>>>
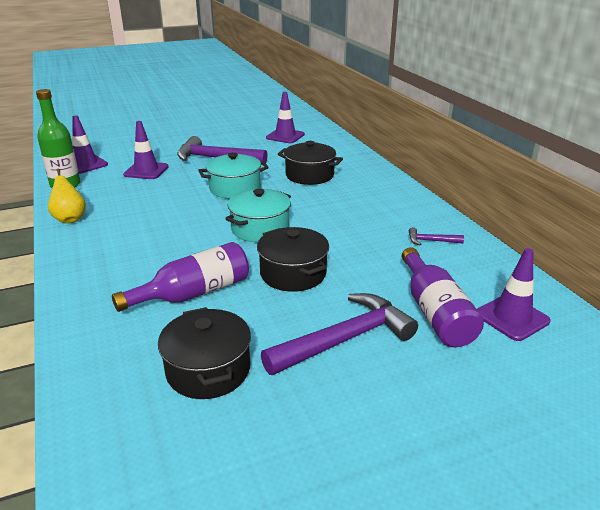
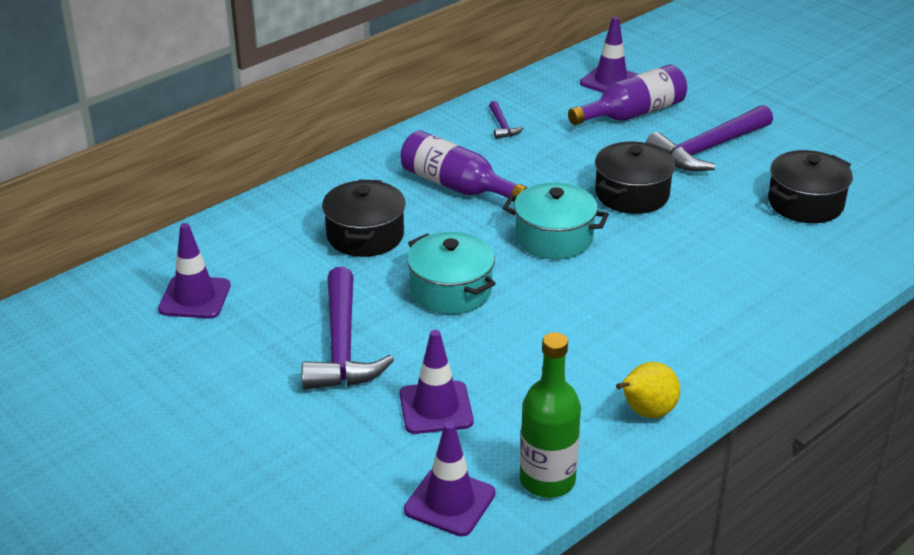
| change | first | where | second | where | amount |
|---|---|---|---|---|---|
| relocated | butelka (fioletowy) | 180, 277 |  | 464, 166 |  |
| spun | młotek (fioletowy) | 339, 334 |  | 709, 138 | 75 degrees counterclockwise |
<<<
• **Task description**: Full transcription of the material, exact in every line, without images.

• **Answer to this task**:
| change | first | where | second | where | amount |
|---|---|---|---|---|---|
| relocated | butelka (fioletowy) | 180, 277 |  | 464, 166 |  |
| spun | młotek (fioletowy) | 339, 334 |  | 709, 138 | 75 degrees counterclockwise |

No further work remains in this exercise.